* DIRECTIONS:
Omit the images and retype the records verbatim.

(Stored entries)

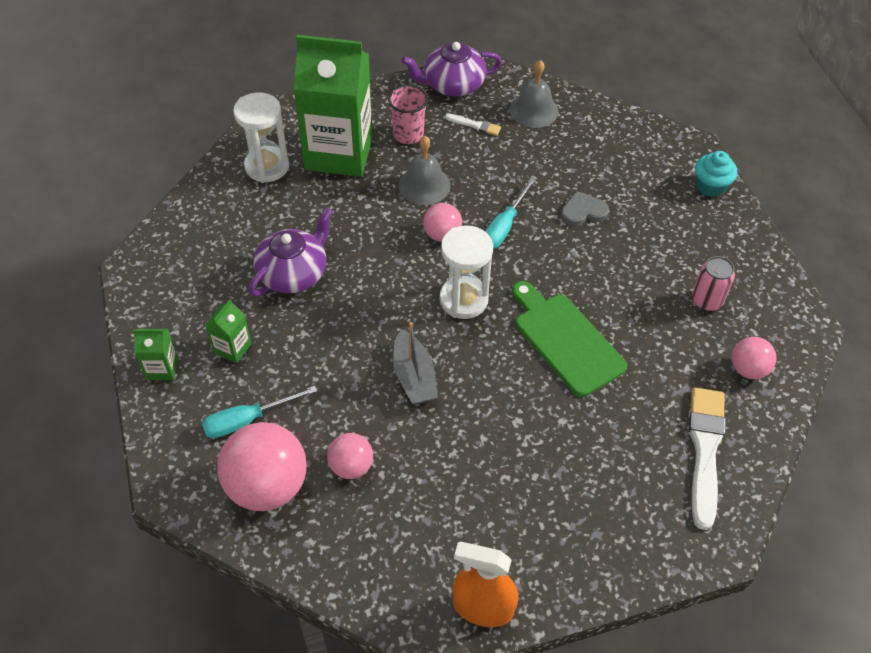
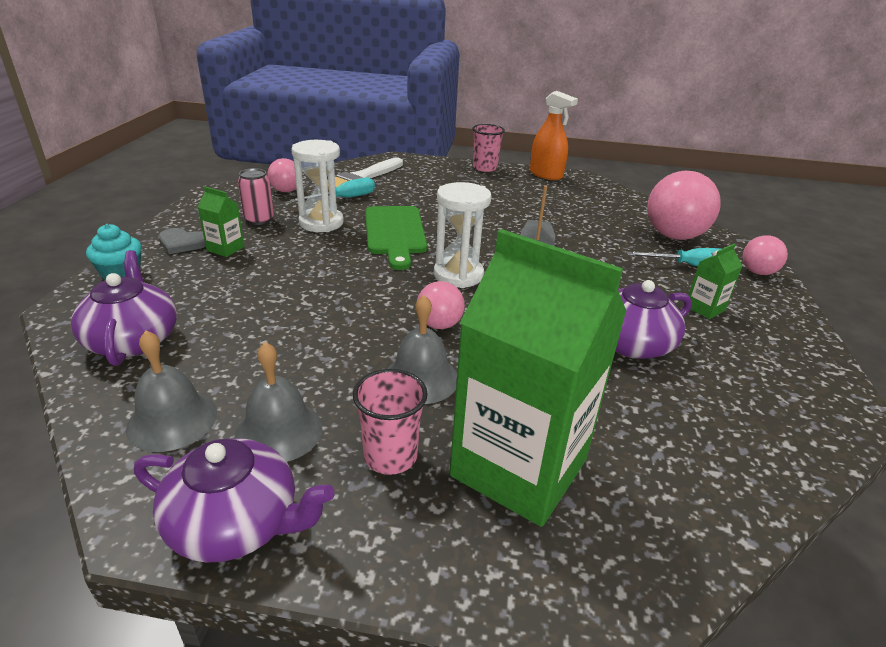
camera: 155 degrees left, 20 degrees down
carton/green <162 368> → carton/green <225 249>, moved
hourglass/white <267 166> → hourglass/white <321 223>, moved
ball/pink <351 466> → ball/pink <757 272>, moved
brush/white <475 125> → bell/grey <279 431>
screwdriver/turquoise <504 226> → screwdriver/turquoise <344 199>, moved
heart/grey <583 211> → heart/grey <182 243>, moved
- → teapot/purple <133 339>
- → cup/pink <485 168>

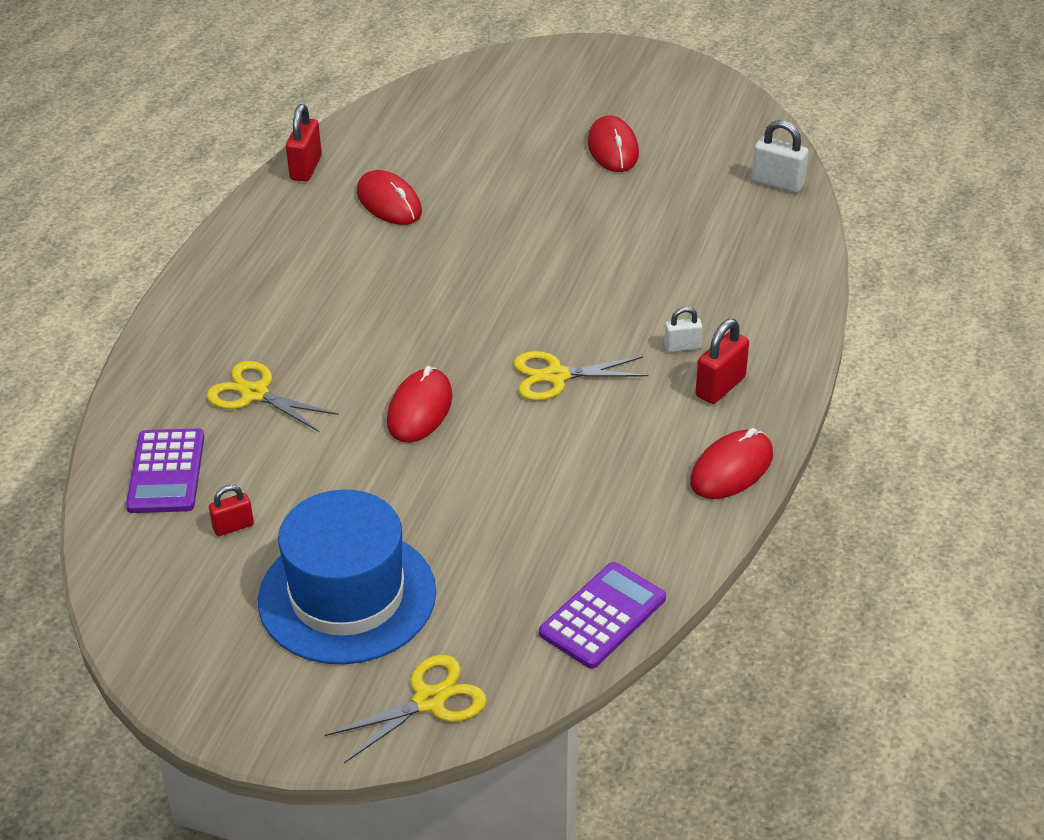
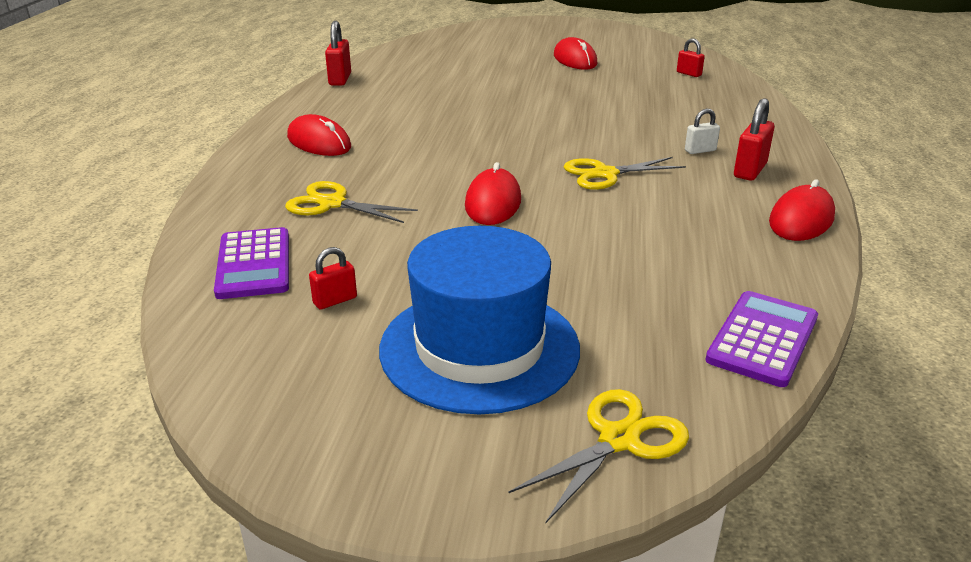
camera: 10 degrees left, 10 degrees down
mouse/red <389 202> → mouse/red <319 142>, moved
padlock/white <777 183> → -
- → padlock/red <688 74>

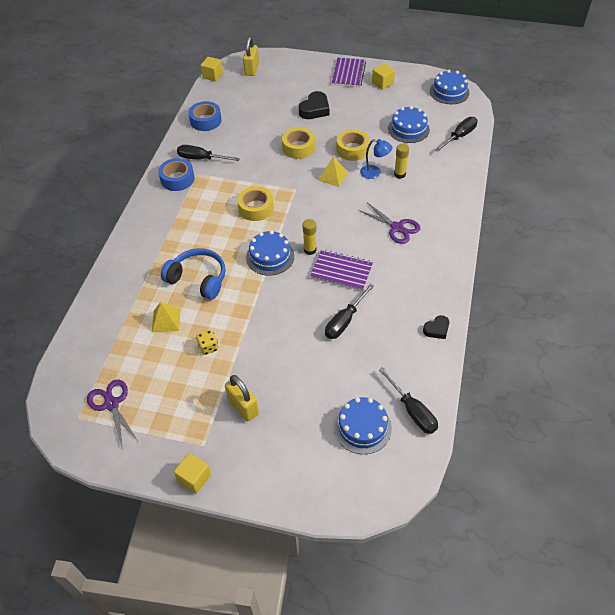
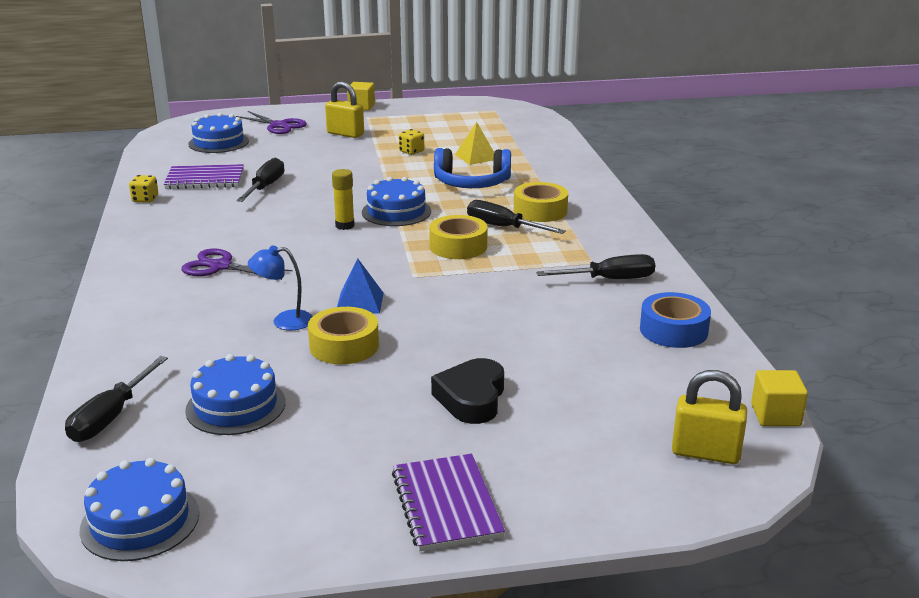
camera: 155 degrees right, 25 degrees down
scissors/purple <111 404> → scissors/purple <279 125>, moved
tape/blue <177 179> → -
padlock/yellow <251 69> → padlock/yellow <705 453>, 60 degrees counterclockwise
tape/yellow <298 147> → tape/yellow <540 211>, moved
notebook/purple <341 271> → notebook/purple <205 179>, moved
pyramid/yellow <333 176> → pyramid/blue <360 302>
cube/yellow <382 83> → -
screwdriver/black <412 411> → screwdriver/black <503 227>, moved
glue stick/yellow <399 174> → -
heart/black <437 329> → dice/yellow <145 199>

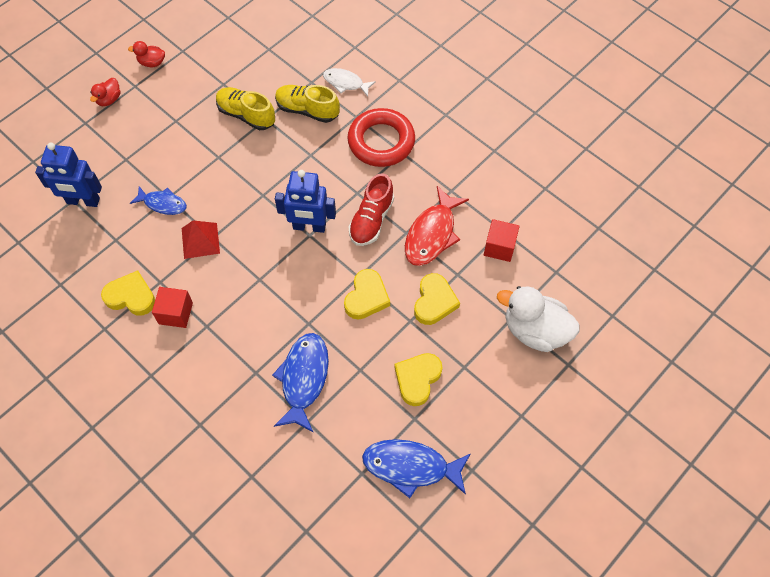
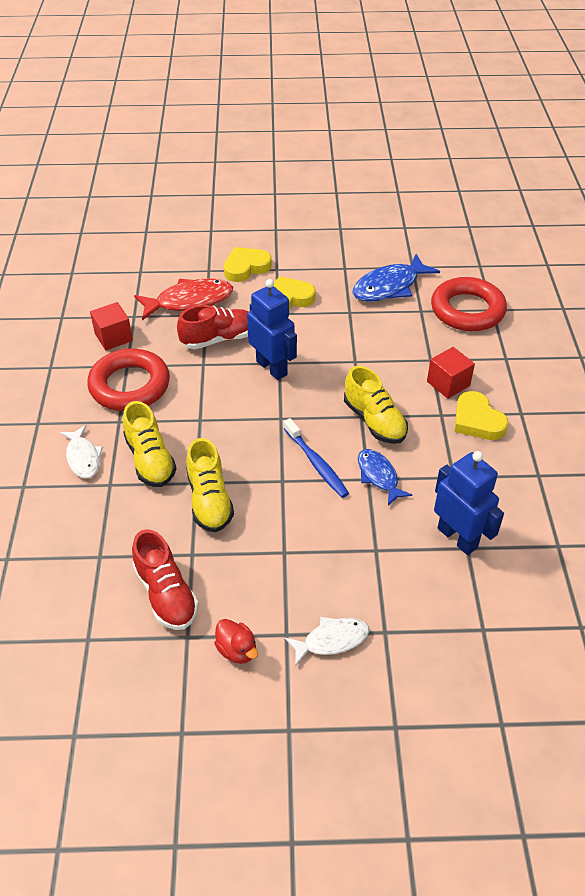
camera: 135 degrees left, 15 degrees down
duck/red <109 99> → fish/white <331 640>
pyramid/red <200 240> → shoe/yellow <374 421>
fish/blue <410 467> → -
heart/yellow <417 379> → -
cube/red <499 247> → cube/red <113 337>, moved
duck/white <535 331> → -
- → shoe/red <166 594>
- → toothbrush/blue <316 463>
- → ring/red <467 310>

* RESPONSE TO THE TASK:
camera: 155 degrees left, 20 degrees down
carton/green <162 368> → carton/green <225 249>, moved
hourglass/white <267 166> → hourglass/white <321 223>, moved
ball/pink <351 466> → ball/pink <757 272>, moved
brush/white <475 125> → bell/grey <279 431>
screwdriver/turquoise <504 226> → screwdriver/turquoise <344 199>, moved
heart/grey <583 211> → heart/grey <182 243>, moved
- → teapot/purple <133 339>
- → cup/pink <485 168>

camera: 10 degrees left, 10 degrees down
mouse/red <389 202> → mouse/red <319 142>, moved
padlock/white <777 183> → -
- → padlock/red <688 74>

camera: 155 degrees right, 25 degrees down
scissors/purple <111 404> → scissors/purple <279 125>, moved
tape/blue <177 179> → -
padlock/yellow <251 69> → padlock/yellow <705 453>, 60 degrees counterclockwise
tape/yellow <298 147> → tape/yellow <540 211>, moved
notebook/purple <341 271> → notebook/purple <205 179>, moved
pyramid/yellow <333 176> → pyramid/blue <360 302>
cube/yellow <382 83> → -
screwdriver/black <412 411> → screwdriver/black <503 227>, moved
glue stick/yellow <399 174> → -
heart/black <437 329> → dice/yellow <145 199>

camera: 135 degrees left, 15 degrees down
duck/red <109 99> → fish/white <331 640>
pyramid/red <200 240> → shoe/yellow <374 421>
fish/blue <410 467> → -
heart/yellow <417 379> → -
cube/red <499 247> → cube/red <113 337>, moved
duck/white <535 331> → -
- → shoe/red <166 594>
- → toothbrush/blue <316 463>
- → ring/red <467 310>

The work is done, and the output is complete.